**WHAT THE EXERCISE ASKS**
Lines below that include "domino" are the answer; copy each one.

**MATERIAL PROVIDED**

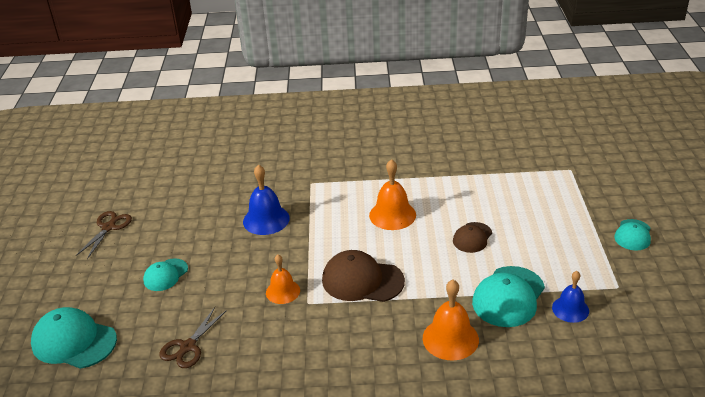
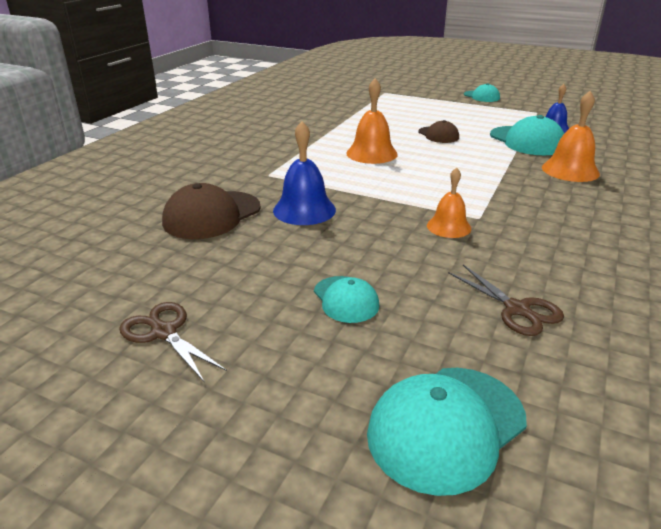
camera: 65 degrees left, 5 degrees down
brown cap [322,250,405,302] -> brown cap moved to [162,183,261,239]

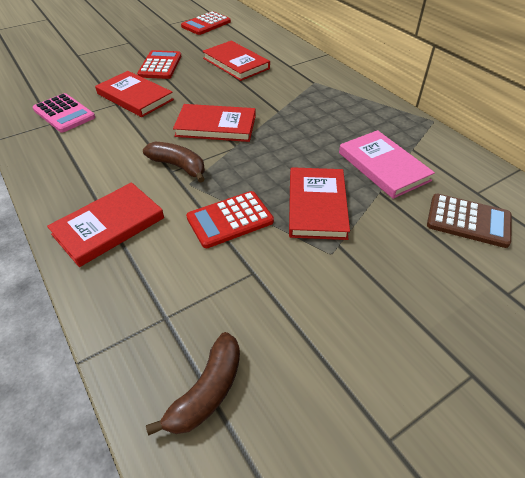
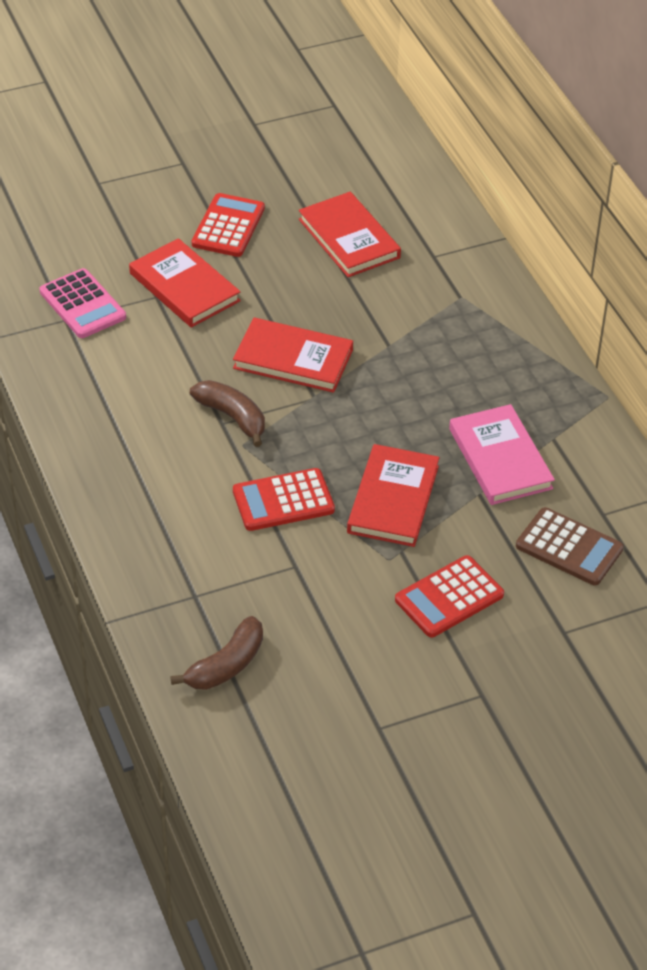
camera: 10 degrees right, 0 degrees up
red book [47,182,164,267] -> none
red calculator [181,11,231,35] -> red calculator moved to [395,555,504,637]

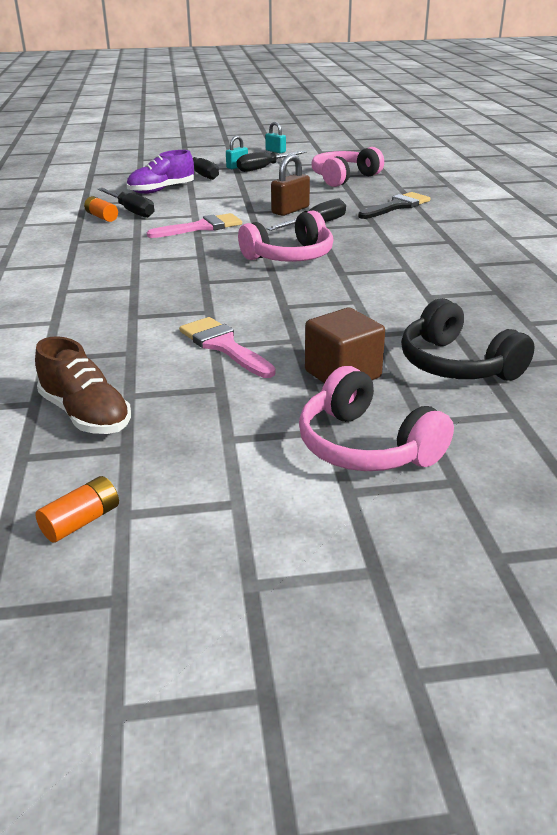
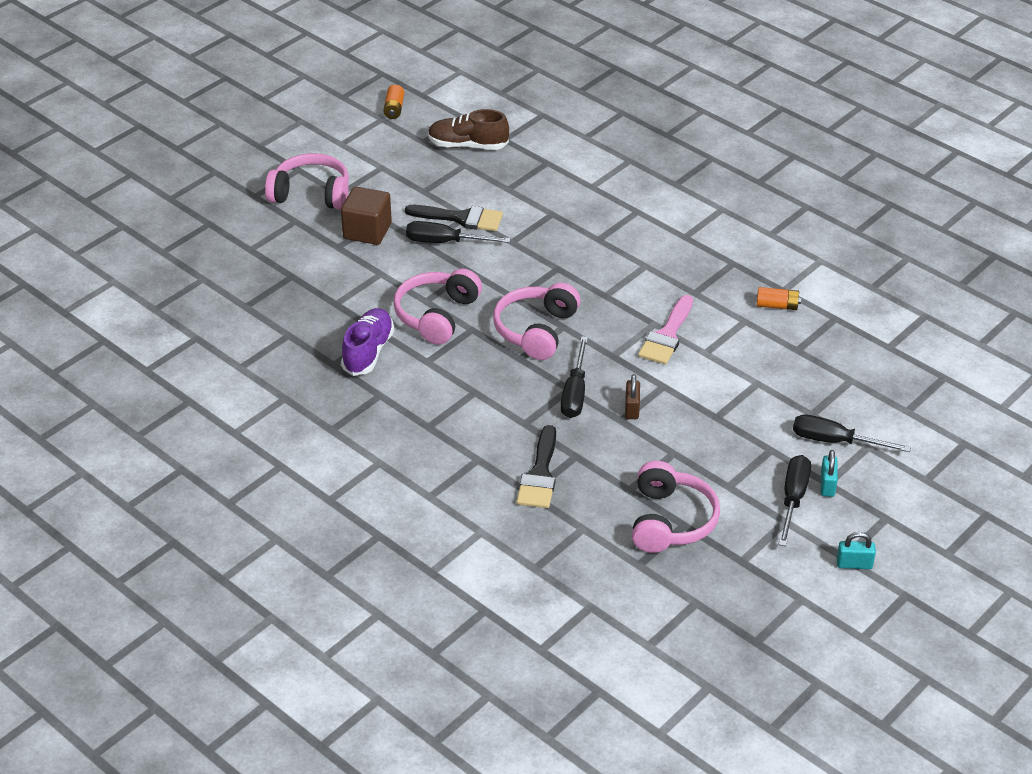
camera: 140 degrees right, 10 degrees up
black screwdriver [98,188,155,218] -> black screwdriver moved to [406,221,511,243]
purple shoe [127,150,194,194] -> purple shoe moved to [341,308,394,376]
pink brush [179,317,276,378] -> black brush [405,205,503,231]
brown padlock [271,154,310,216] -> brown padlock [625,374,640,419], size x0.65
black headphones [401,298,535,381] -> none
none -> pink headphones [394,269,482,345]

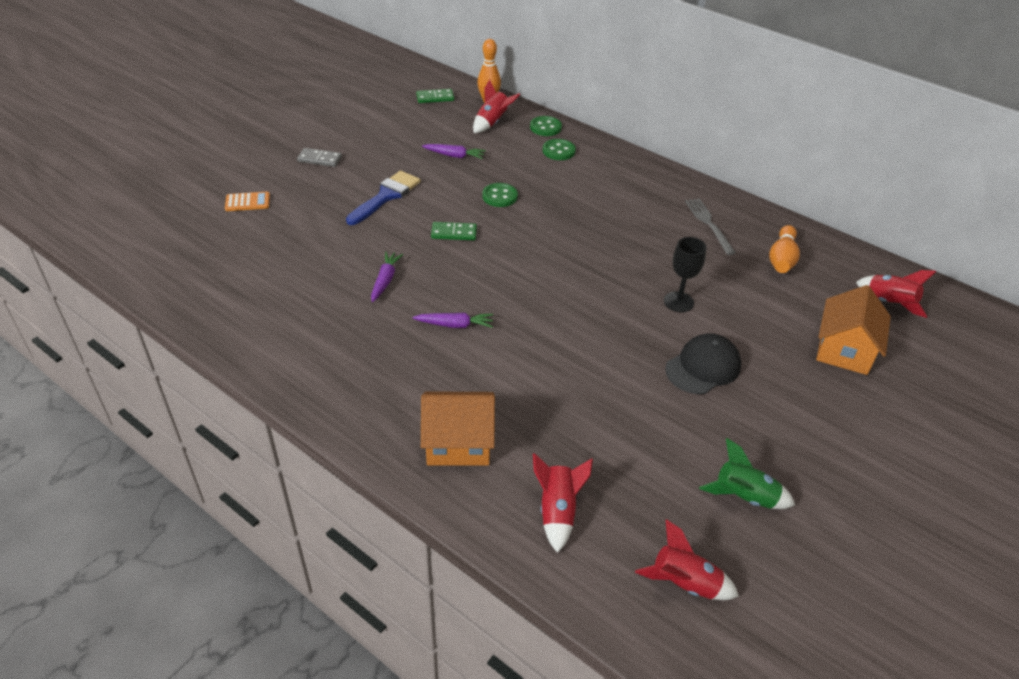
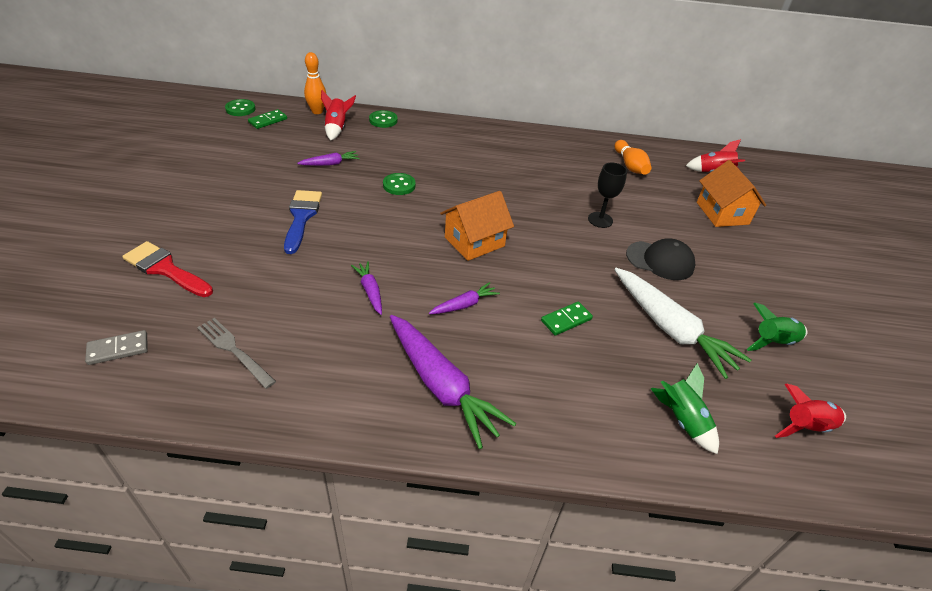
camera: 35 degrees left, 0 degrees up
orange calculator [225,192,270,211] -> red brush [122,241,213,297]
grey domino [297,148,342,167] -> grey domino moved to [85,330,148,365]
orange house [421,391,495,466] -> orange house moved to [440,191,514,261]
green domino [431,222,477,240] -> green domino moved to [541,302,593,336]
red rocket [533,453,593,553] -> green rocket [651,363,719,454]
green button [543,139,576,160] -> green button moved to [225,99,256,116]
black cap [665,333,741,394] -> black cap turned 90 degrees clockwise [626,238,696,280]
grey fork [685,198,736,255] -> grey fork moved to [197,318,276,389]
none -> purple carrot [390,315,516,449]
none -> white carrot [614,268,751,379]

**EXERCISE RESULT**
grey domino [297,148,342,167] -> grey domino moved to [85,330,148,365]
green domino [431,222,477,240] -> green domino moved to [541,302,593,336]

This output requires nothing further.